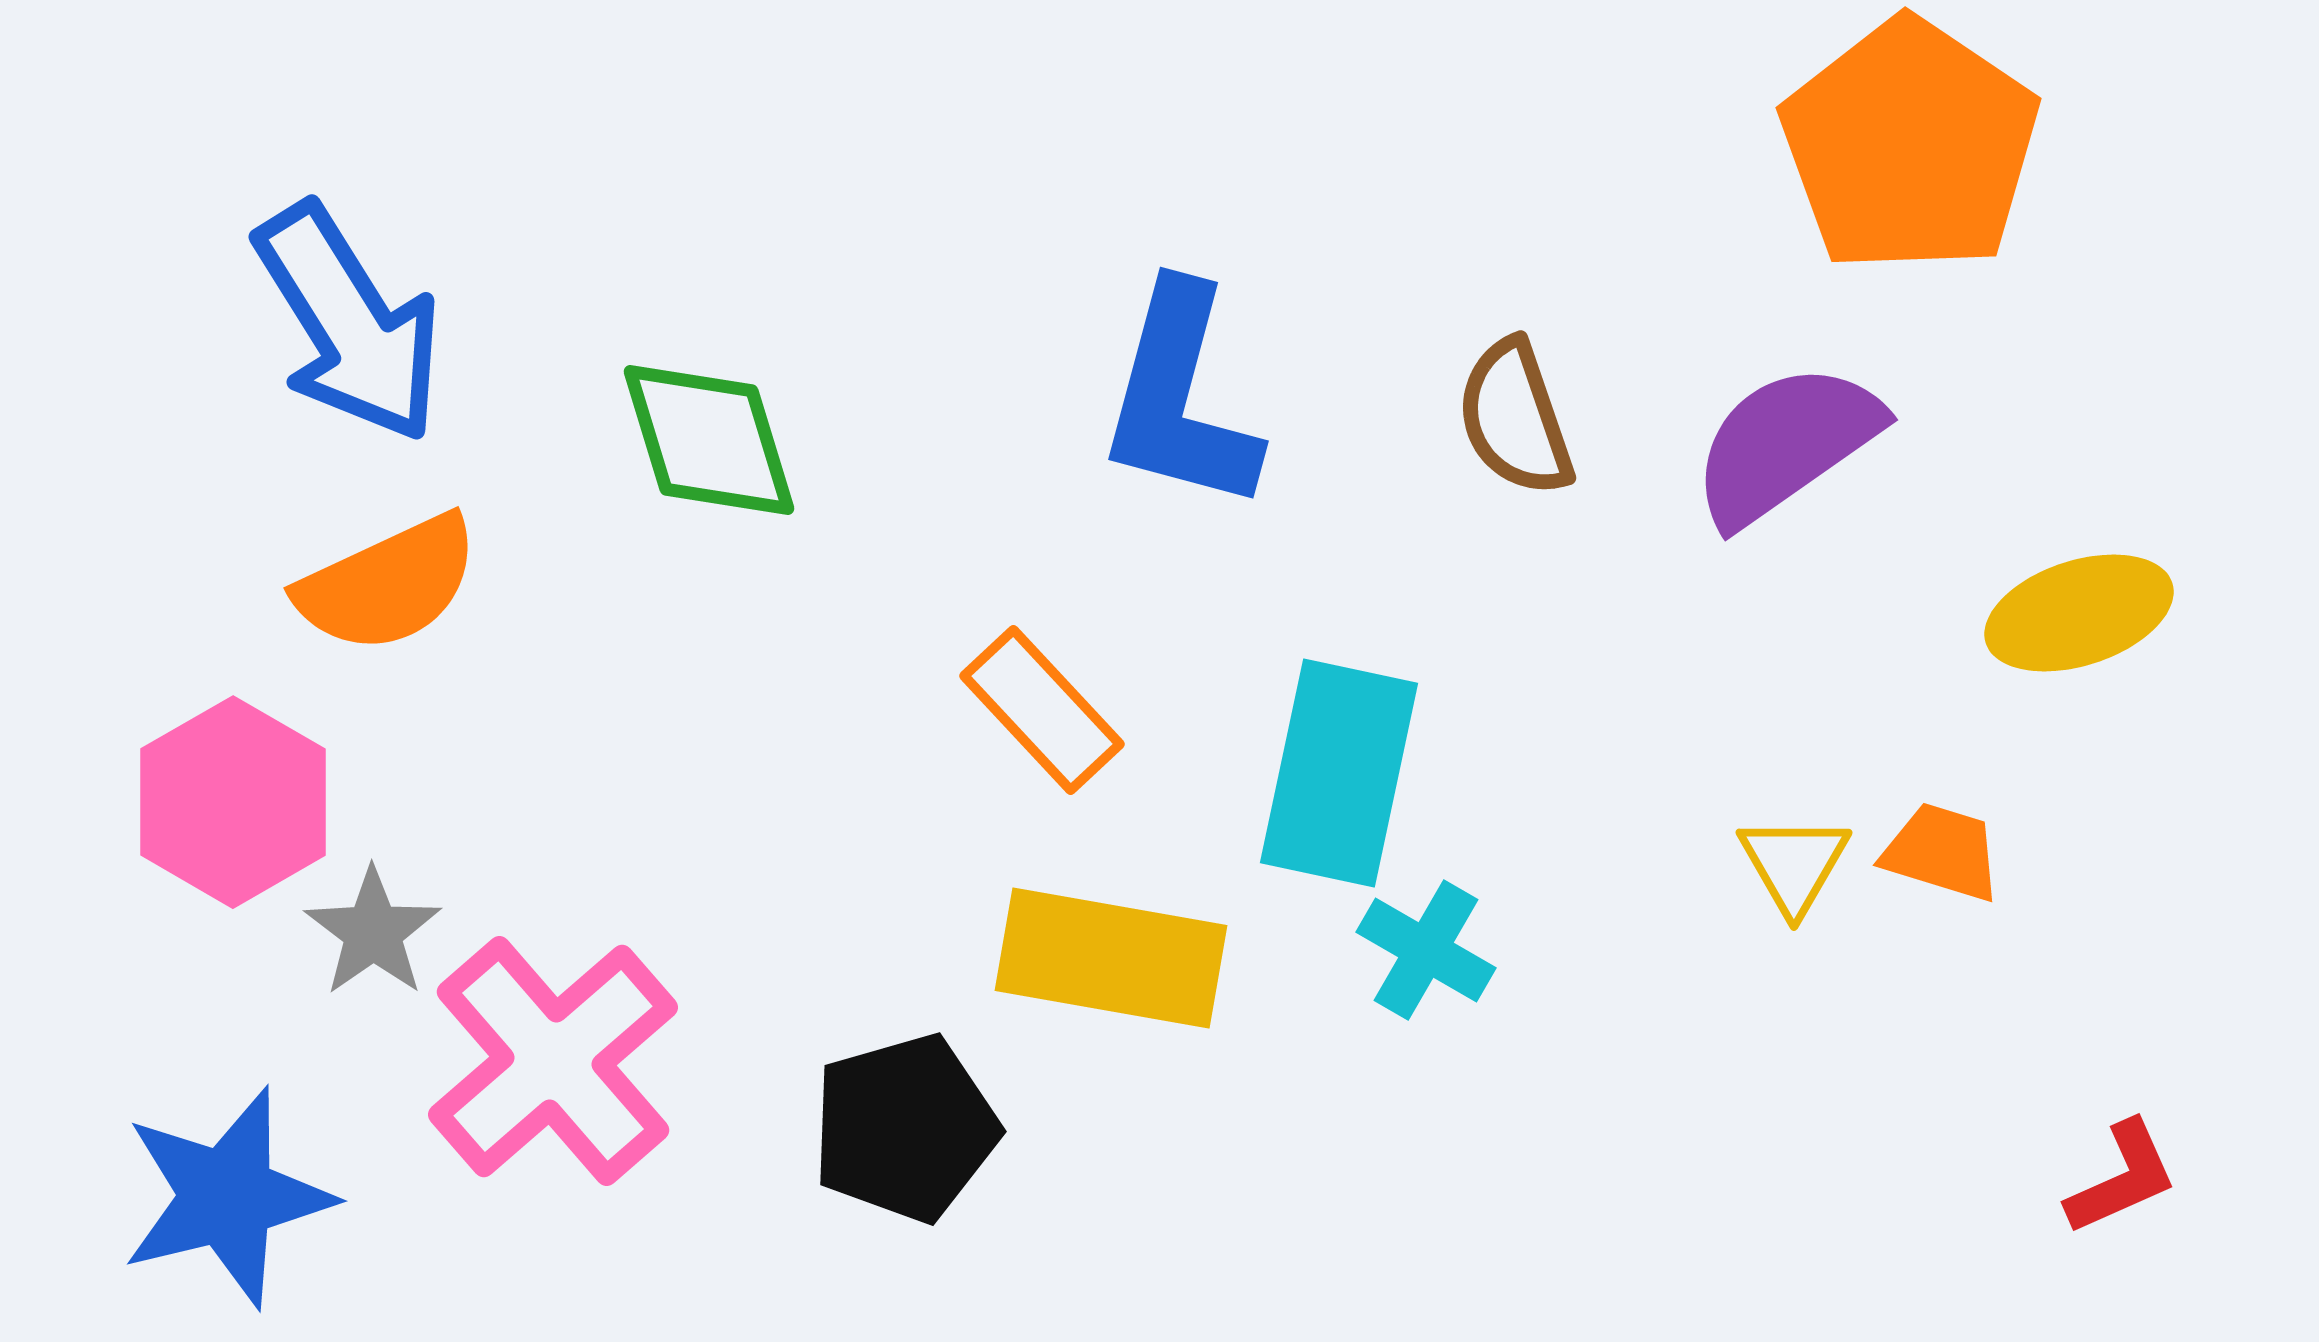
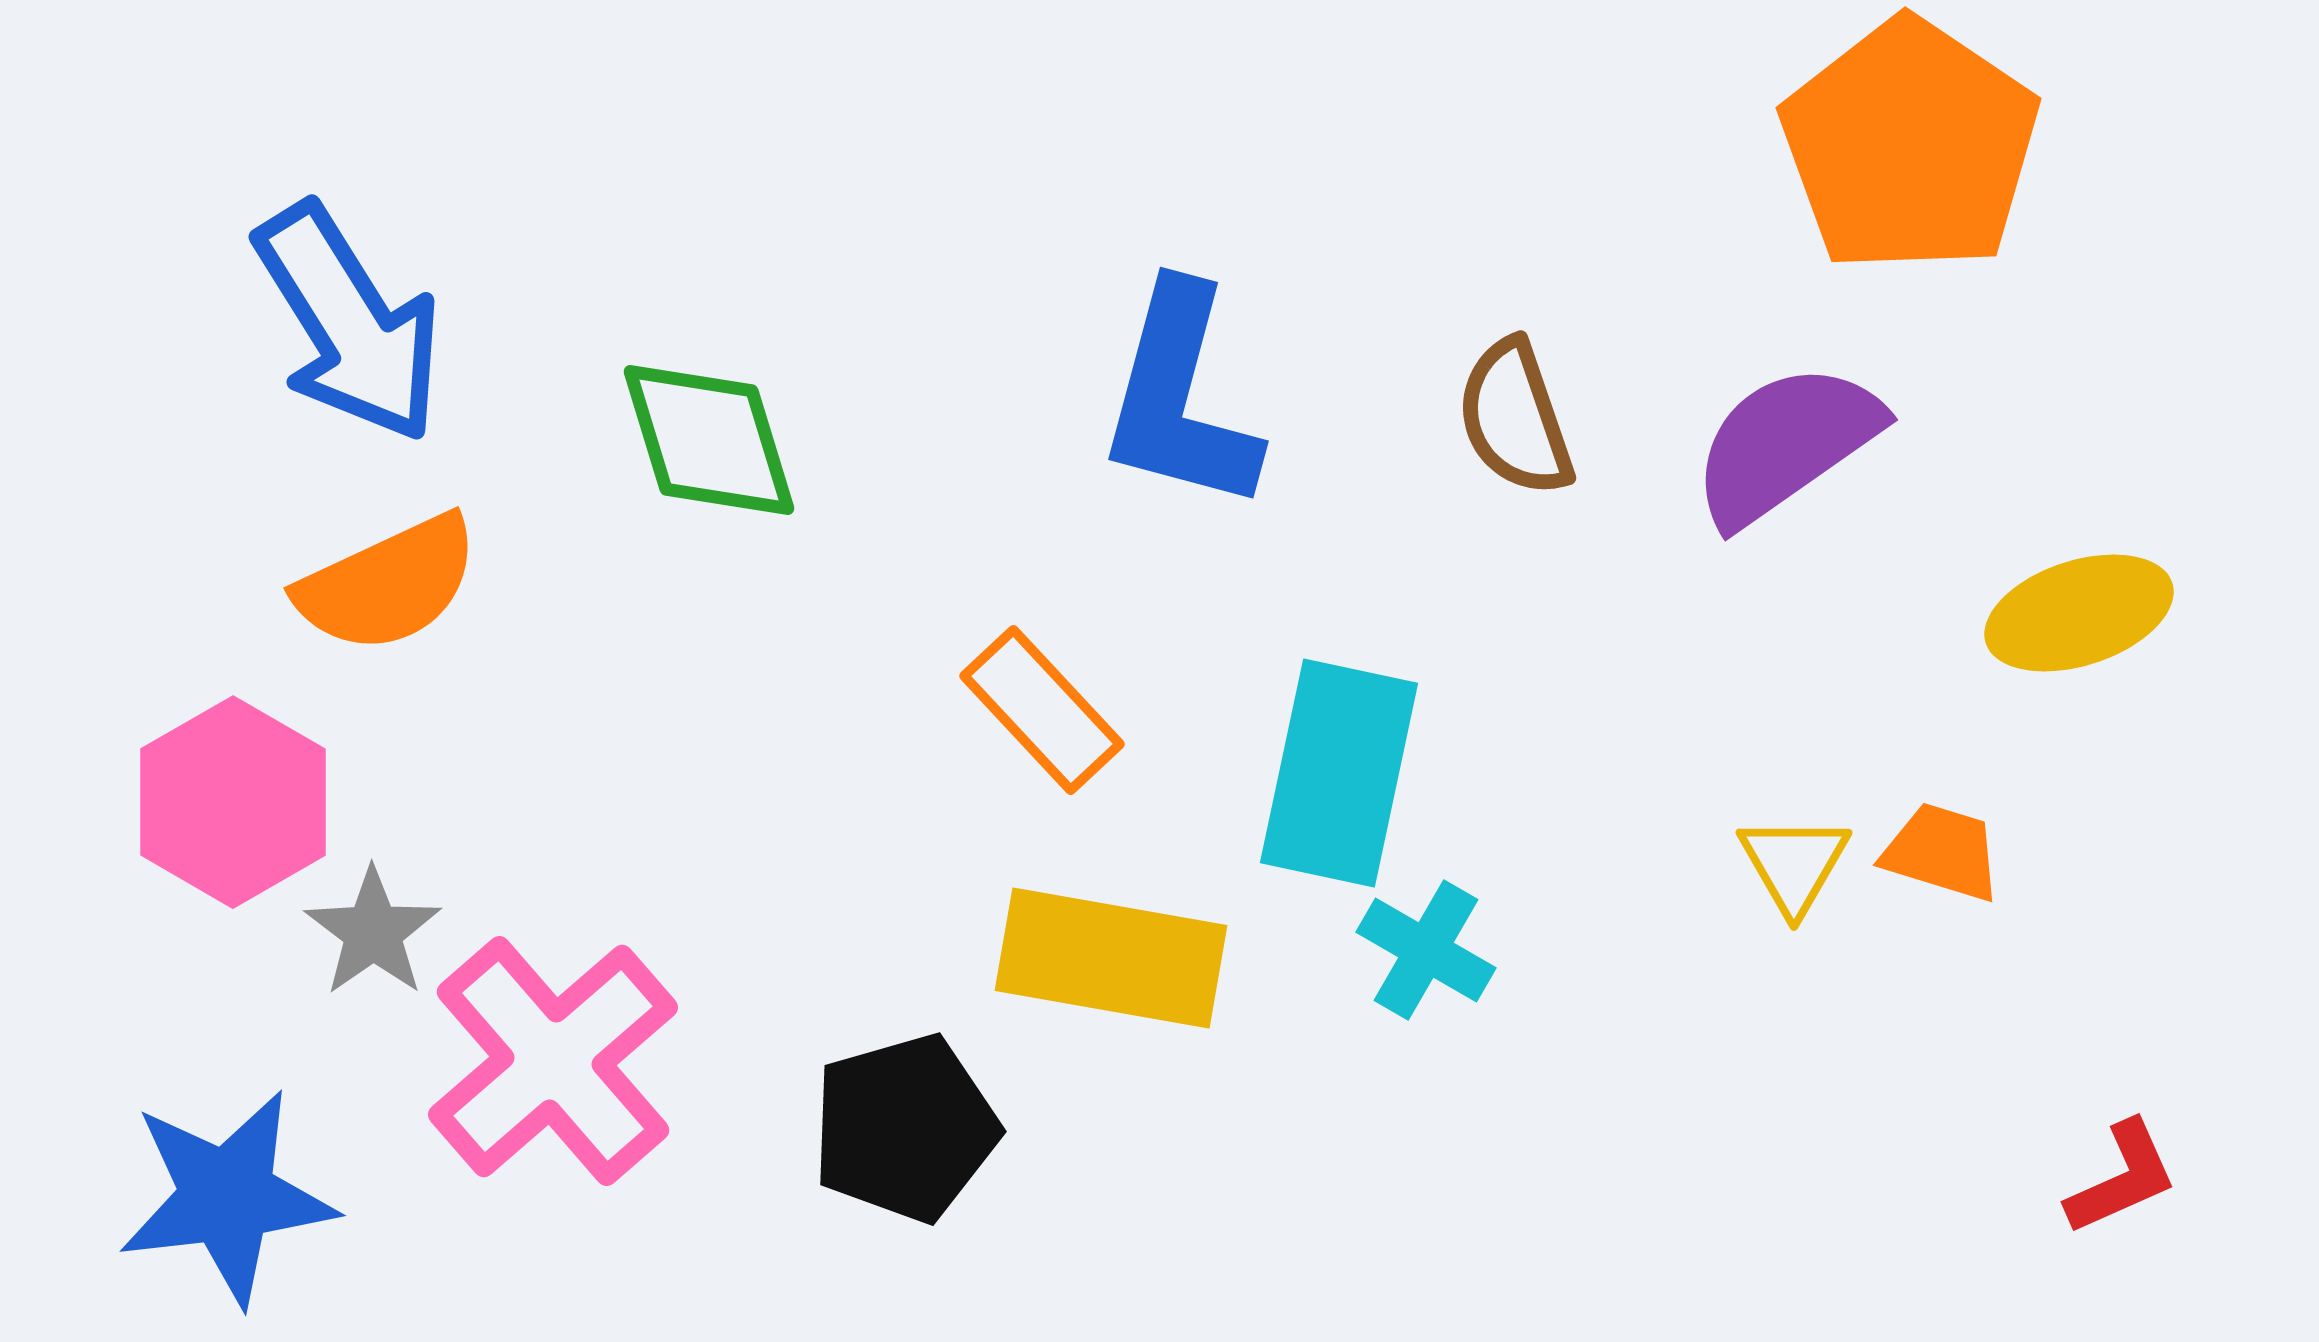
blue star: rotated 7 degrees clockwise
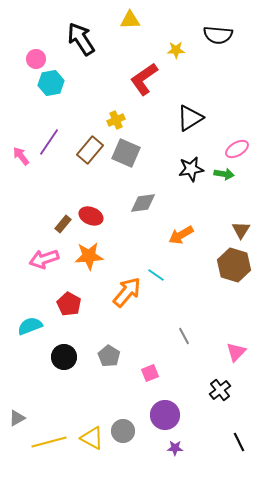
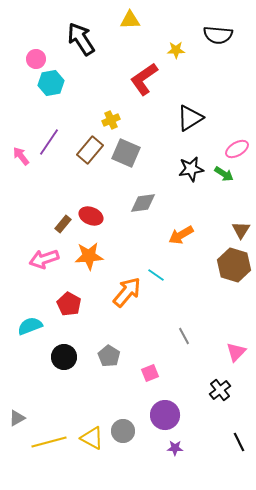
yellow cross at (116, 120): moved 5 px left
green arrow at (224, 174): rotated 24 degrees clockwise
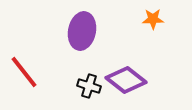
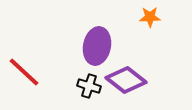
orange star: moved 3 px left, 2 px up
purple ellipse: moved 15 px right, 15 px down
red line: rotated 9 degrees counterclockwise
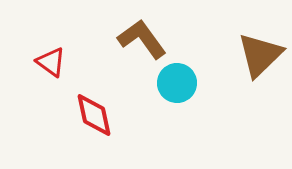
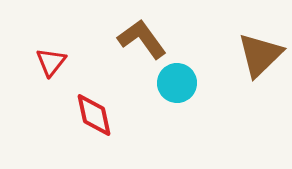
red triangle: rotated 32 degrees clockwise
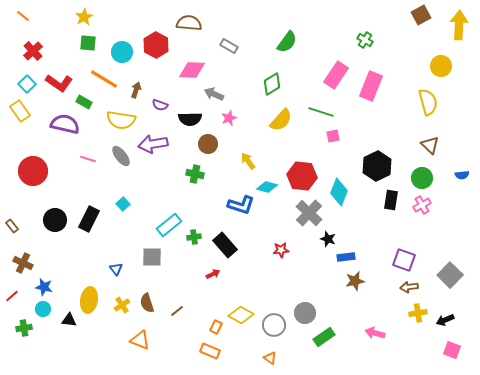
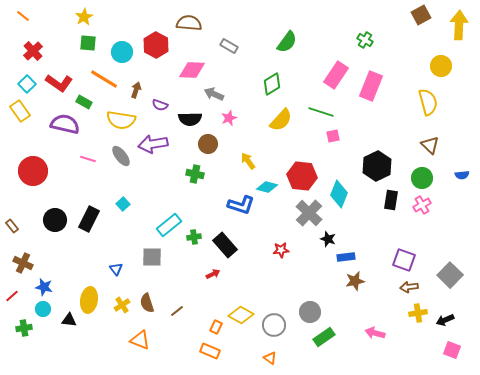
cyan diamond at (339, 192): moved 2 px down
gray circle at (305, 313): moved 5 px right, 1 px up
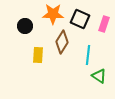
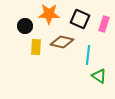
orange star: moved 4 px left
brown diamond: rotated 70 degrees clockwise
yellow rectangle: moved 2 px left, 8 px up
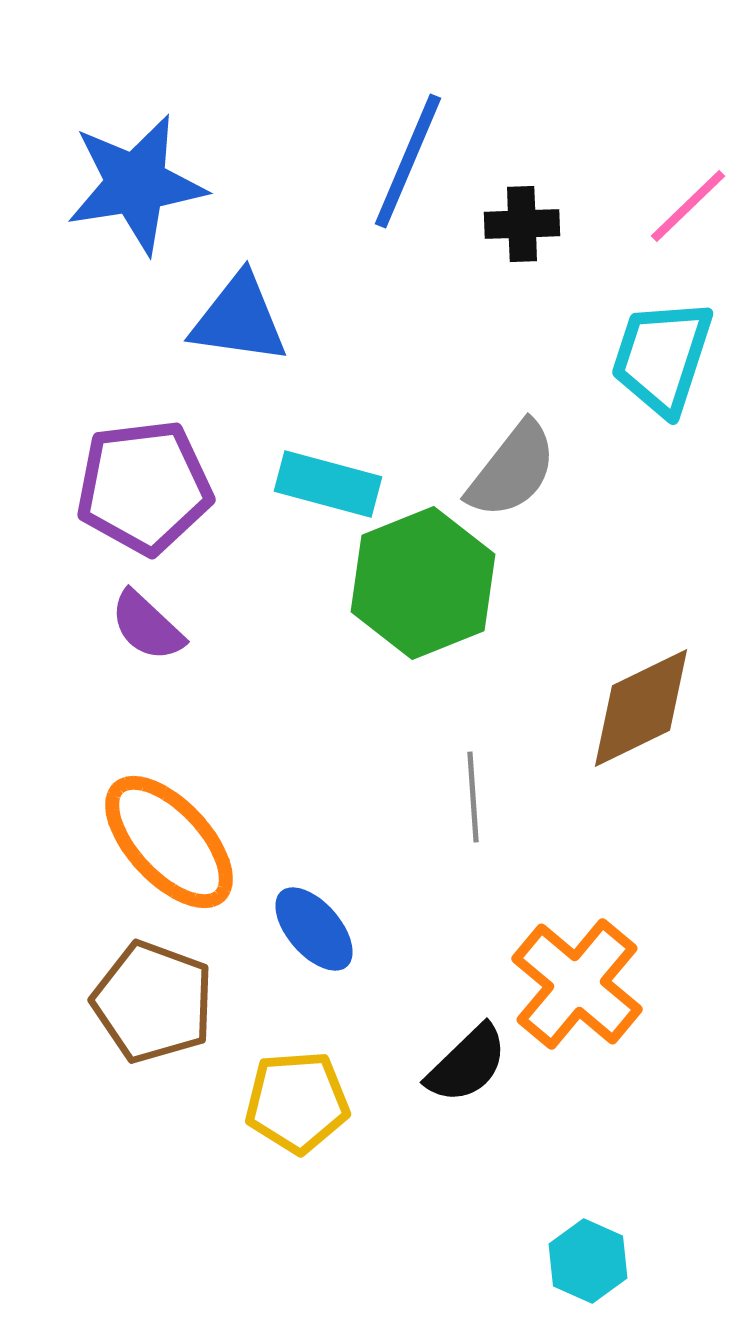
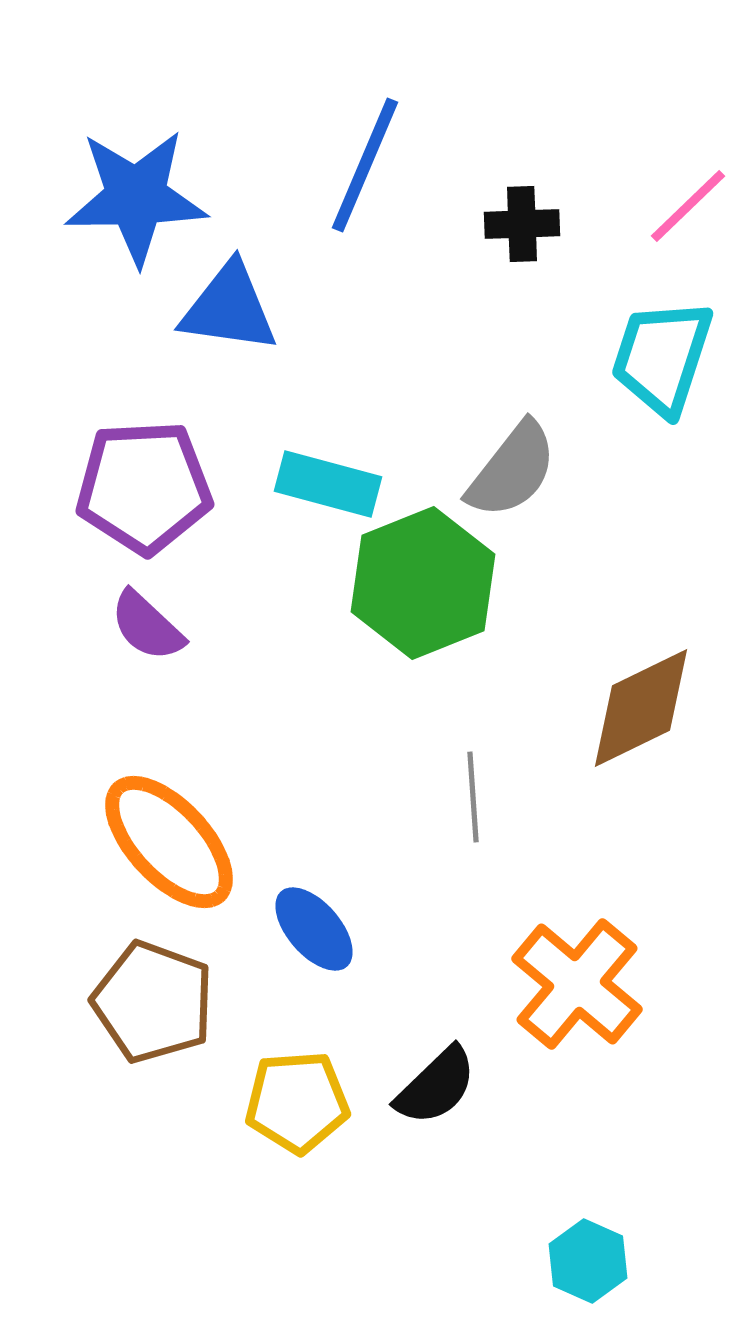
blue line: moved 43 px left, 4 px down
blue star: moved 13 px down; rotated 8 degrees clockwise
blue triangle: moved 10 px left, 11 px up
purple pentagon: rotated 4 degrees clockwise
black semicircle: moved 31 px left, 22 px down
########
An exact copy of the entries above, with no pictures, is the required answer.

blue star: rotated 7 degrees clockwise
yellow cross at (116, 120): moved 5 px left
green arrow at (224, 174): rotated 24 degrees clockwise
orange star: moved 3 px left, 2 px up
purple ellipse: moved 15 px right, 15 px down
red line: rotated 9 degrees counterclockwise
red triangle: rotated 32 degrees clockwise
cyan diamond at (339, 192): moved 2 px down
gray circle at (305, 313): moved 5 px right, 1 px up
orange star: moved 4 px left
brown diamond: rotated 70 degrees clockwise
yellow rectangle: moved 2 px left, 8 px up
blue line: moved 43 px left, 4 px down
blue star: moved 13 px down; rotated 8 degrees clockwise
blue triangle: moved 10 px left, 11 px up
purple pentagon: rotated 4 degrees clockwise
black semicircle: moved 31 px left, 22 px down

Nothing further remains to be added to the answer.